(Collection entries):
──────────────────────────────

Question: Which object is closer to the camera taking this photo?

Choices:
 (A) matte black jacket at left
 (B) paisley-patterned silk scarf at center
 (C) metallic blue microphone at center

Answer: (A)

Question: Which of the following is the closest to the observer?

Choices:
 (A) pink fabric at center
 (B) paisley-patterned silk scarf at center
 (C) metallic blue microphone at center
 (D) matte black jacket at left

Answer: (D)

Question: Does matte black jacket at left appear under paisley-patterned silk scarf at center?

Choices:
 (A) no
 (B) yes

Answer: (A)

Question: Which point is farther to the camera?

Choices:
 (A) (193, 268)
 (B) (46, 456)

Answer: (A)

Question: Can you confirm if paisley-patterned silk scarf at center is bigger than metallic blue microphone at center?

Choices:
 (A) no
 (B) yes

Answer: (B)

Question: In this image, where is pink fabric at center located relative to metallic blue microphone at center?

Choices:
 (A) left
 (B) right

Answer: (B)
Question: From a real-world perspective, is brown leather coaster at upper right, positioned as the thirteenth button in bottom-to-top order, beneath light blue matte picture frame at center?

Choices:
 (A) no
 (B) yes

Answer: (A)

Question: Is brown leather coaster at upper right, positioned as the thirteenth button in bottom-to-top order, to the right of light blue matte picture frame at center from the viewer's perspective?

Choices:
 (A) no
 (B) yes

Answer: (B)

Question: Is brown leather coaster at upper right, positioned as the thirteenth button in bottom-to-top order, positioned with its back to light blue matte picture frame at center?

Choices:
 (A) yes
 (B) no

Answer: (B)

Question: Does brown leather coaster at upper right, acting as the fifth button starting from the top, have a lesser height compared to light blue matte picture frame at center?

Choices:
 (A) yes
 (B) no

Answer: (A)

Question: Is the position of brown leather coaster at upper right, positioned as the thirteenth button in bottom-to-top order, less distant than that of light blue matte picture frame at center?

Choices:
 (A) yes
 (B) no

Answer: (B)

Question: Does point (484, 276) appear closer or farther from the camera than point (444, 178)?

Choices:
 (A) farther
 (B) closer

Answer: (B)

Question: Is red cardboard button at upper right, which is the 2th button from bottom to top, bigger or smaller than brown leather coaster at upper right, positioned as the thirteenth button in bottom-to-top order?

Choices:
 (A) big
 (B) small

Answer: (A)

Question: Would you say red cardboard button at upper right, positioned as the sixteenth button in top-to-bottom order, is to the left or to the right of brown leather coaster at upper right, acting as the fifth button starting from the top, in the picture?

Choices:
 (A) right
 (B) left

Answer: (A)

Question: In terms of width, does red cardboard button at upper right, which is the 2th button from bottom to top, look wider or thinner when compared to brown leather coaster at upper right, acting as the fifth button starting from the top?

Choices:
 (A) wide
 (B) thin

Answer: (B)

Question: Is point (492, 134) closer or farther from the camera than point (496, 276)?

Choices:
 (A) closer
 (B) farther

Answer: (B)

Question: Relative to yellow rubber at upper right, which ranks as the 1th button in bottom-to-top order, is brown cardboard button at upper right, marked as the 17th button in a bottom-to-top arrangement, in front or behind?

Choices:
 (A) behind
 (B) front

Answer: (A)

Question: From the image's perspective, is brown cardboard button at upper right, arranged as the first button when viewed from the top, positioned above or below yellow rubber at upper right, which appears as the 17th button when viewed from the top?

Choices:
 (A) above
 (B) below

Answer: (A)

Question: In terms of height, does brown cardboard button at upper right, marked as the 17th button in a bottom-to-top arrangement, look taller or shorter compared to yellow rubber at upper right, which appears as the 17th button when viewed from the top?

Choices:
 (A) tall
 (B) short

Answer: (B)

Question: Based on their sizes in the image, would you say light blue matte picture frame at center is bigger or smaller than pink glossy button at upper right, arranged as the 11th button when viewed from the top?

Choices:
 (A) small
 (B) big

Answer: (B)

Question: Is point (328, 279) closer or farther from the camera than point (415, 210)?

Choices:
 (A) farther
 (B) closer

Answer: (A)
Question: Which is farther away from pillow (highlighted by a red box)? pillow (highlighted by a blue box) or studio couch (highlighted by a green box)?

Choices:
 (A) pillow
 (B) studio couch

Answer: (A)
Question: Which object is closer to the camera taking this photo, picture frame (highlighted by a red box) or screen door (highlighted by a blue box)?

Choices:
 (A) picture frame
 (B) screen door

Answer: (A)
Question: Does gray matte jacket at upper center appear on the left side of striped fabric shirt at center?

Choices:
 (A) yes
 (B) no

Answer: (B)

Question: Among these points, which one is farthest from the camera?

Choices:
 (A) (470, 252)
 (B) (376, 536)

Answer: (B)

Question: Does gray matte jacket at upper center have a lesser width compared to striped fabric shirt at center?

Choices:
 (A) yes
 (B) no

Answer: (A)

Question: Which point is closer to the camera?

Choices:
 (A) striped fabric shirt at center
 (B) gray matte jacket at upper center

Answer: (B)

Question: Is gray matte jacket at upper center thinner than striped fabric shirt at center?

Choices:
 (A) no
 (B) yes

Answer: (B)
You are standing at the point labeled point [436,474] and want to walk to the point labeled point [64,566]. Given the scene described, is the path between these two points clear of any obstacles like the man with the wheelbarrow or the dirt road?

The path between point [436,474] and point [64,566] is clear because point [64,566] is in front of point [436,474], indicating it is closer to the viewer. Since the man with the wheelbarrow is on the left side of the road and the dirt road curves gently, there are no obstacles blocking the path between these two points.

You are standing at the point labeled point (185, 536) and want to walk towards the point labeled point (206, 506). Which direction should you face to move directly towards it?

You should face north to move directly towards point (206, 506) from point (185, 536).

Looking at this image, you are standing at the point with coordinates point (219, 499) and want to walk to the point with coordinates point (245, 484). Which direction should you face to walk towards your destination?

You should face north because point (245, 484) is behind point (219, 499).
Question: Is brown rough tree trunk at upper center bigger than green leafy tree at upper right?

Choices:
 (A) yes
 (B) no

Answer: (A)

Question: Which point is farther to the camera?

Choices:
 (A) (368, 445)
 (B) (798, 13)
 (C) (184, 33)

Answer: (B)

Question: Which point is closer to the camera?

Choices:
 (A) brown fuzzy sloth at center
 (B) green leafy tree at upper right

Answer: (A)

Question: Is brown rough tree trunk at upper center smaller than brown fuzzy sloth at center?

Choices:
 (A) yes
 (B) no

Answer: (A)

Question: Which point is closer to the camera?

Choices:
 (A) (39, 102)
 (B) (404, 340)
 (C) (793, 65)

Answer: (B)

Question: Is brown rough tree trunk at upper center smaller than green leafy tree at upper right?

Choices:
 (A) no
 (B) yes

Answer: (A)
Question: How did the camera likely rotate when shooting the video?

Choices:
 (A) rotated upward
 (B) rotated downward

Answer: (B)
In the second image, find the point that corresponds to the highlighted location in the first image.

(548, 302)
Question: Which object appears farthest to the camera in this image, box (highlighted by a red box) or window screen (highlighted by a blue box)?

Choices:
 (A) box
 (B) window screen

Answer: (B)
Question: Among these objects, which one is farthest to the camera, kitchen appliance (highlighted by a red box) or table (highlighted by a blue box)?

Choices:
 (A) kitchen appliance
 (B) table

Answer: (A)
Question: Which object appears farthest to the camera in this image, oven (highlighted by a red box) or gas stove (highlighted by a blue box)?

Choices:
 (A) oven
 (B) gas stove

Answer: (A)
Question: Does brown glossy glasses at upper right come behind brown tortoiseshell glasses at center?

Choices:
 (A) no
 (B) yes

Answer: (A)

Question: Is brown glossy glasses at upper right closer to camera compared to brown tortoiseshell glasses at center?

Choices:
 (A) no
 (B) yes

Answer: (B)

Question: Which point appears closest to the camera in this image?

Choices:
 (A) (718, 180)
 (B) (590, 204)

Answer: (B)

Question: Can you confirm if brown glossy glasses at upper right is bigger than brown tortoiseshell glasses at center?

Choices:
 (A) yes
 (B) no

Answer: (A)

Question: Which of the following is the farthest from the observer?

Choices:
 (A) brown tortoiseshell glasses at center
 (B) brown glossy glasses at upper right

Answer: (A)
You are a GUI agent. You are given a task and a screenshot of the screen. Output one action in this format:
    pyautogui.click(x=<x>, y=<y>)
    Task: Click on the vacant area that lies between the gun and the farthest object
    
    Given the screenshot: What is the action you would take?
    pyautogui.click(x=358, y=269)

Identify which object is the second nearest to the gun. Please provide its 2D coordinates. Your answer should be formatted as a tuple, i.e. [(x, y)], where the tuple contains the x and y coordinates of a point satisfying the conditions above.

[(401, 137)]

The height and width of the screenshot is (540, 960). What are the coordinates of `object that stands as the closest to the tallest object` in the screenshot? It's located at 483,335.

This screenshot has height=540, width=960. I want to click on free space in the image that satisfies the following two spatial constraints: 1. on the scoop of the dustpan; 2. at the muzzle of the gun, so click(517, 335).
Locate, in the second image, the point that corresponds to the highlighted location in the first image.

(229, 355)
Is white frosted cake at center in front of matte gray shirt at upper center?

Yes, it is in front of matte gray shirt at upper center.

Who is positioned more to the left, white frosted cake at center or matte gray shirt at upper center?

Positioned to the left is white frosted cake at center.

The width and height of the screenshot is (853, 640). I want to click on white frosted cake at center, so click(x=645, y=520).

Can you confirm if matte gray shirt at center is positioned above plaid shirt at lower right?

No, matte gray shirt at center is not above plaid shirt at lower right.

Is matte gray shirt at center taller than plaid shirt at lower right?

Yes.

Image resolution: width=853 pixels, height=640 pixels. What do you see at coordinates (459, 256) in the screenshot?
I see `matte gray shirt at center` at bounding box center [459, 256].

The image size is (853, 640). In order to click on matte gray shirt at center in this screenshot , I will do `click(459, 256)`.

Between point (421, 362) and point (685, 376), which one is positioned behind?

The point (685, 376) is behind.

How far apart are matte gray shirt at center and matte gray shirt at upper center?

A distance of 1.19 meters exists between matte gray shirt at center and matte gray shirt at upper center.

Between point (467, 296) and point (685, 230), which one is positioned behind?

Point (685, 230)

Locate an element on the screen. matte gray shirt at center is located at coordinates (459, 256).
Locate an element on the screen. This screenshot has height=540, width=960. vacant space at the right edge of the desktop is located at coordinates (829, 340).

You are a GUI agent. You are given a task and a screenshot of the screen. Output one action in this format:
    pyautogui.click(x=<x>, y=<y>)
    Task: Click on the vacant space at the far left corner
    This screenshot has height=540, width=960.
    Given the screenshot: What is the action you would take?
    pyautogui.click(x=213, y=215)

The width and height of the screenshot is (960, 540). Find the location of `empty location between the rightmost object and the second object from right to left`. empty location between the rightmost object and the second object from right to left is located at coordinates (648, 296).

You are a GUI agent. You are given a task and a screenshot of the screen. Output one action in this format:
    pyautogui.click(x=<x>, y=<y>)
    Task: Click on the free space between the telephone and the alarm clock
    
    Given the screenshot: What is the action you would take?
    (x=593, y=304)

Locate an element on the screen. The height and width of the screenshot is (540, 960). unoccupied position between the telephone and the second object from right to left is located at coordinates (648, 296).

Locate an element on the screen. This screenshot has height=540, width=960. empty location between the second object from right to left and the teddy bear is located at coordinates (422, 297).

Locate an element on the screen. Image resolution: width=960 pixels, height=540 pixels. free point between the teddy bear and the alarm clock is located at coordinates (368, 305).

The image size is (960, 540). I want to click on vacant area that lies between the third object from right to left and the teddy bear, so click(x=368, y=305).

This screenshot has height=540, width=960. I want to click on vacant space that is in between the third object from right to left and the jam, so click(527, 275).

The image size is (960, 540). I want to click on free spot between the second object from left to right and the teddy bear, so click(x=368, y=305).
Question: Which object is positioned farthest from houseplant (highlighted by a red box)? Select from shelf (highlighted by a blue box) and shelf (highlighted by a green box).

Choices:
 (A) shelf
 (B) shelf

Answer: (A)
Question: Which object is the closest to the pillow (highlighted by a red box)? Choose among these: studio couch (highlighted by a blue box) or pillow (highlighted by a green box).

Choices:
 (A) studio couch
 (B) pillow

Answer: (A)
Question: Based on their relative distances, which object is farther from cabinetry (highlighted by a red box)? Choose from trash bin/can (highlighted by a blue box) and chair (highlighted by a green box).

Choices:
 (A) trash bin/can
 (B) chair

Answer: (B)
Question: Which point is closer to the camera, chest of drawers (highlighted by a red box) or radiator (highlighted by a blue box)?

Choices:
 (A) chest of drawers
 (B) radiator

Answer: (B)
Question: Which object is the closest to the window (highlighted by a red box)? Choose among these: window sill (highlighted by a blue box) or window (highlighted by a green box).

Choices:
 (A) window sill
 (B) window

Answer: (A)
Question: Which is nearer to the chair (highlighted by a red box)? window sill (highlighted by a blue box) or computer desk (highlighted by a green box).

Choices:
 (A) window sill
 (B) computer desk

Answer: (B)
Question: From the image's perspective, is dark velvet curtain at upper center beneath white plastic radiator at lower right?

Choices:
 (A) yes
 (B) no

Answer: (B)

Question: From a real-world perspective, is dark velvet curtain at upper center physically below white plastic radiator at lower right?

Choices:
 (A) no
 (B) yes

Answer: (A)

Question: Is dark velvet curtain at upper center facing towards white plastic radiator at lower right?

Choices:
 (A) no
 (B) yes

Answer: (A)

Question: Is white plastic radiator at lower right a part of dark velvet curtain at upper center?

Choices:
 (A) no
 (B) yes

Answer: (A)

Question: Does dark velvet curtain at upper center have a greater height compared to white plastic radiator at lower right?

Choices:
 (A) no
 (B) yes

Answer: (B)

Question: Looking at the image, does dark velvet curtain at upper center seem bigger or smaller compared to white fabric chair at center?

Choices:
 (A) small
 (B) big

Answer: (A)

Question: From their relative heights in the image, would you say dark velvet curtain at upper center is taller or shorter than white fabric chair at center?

──────────────────────────────

(TASK):
Reproduce the listing unchanged from its first line through the line containing "Question: From a real-world perspective, is brown", including that line.

(WRITTEN RESPONSE):
Question: Which object is closer to the camera taking this photo?

Choices:
 (A) matte black jacket at left
 (B) paisley-patterned silk scarf at center
 (C) metallic blue microphone at center

Answer: (A)

Question: Which of the following is the closest to the observer?

Choices:
 (A) pink fabric at center
 (B) paisley-patterned silk scarf at center
 (C) metallic blue microphone at center
 (D) matte black jacket at left

Answer: (D)

Question: Does matte black jacket at left appear under paisley-patterned silk scarf at center?

Choices:
 (A) no
 (B) yes

Answer: (A)

Question: Which point is farther to the camera?

Choices:
 (A) (193, 268)
 (B) (46, 456)

Answer: (A)

Question: Can you confirm if paisley-patterned silk scarf at center is bigger than metallic blue microphone at center?

Choices:
 (A) no
 (B) yes

Answer: (B)

Question: In this image, where is pink fabric at center located relative to metallic blue microphone at center?

Choices:
 (A) left
 (B) right

Answer: (B)
Question: From a real-world perspective, is brown leather coaster at upper right, positioned as the thirteenth button in bottom-to-top order, beneath light blue matte picture frame at center?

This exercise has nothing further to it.